- About this exercise: Taking the line with "(694, 444) = (590, 321): black cap -> none" as the start, reproduce every line until the records end, exactly and with nothing added.
=-=-=
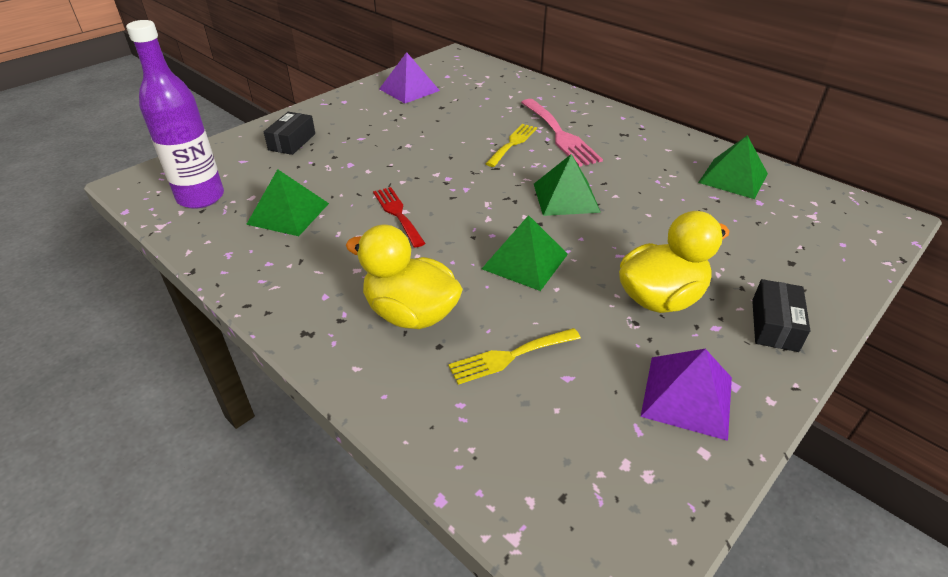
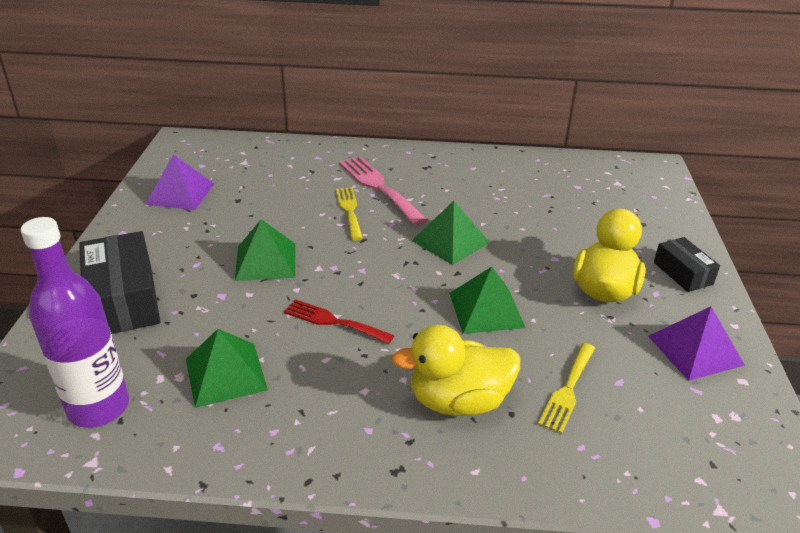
camera: 40 degrees left, 5 degrees down
(292, 142) = (123, 299): black box -> black box, size x1.77
(560, 135) = (379, 187): pink fork -> pink fork turned 150 degrees counterclockwise
(733, 178) = (541, 174): green pyramid -> green pyramid (266, 261)

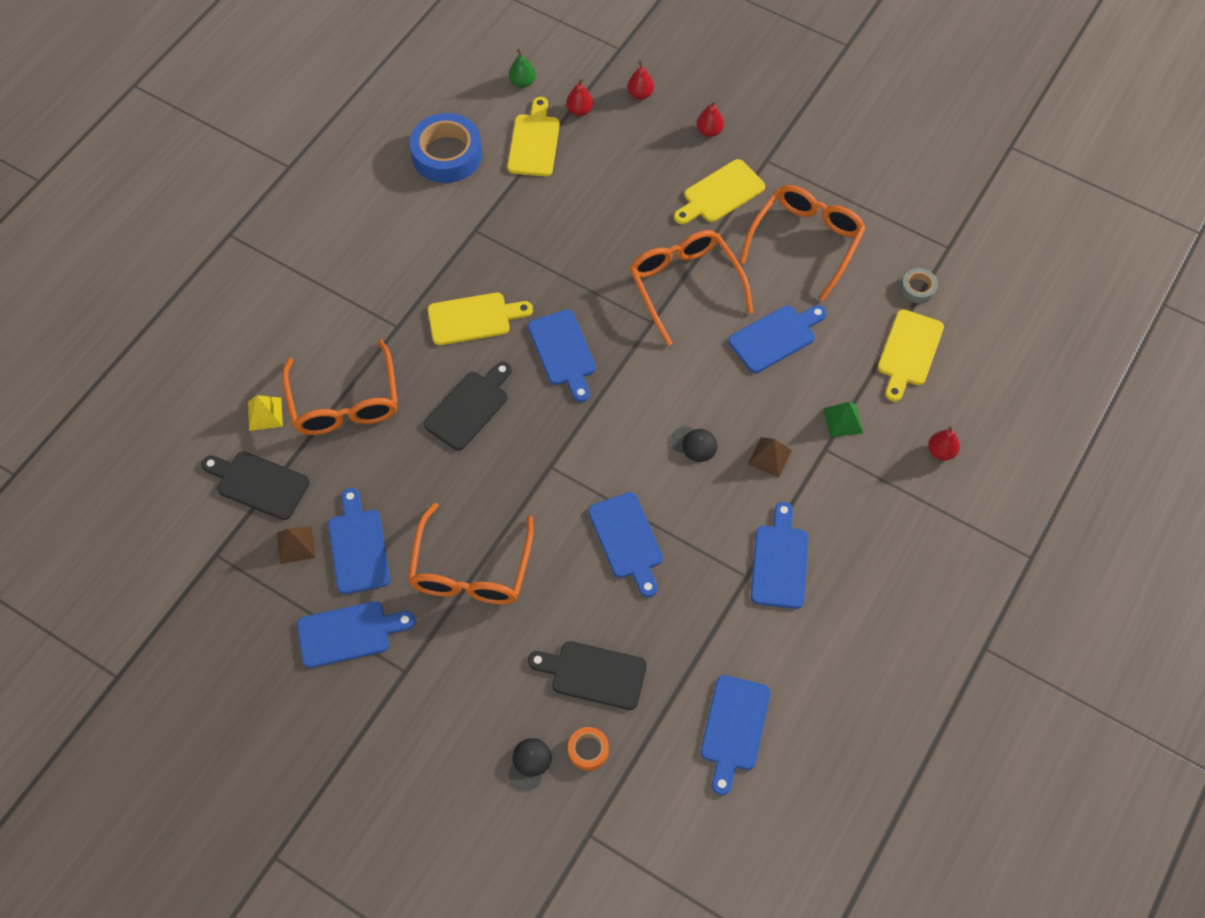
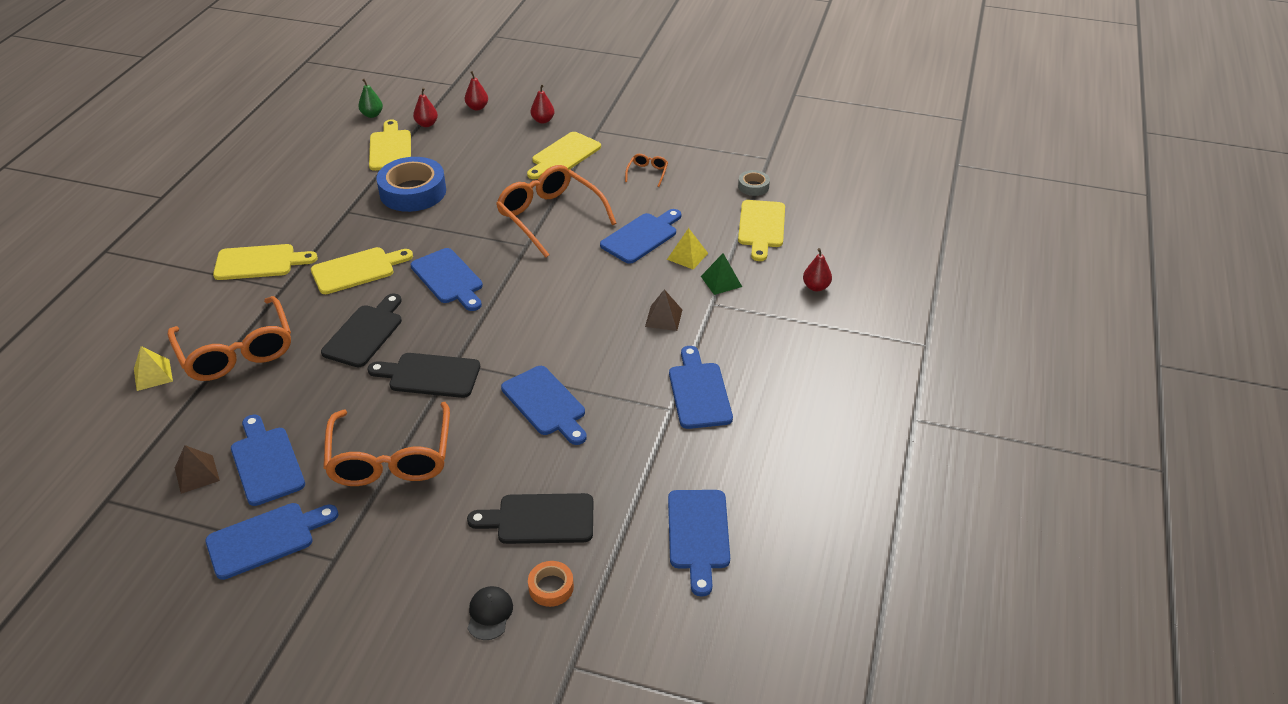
camera: 15 degrees left, 20 degrees down
(258, 484) = (150, 431): black cutting board -> black cutting board (429, 375)
(378, 286) = (259, 262): none -> yellow cutting board
(447, 154) = (311, 167): blue tape -> blue tape (413, 192)
(694, 444) = (590, 321): black cap -> none
(806, 241) = (647, 173): orange glasses -> orange glasses, size x0.43
(817, 376) = (687, 256): none -> yellow pyramid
=-=-=
- Expected output:
(694, 444) = (590, 321): black cap -> none
(806, 241) = (647, 173): orange glasses -> orange glasses, size x0.43
(817, 376) = (687, 256): none -> yellow pyramid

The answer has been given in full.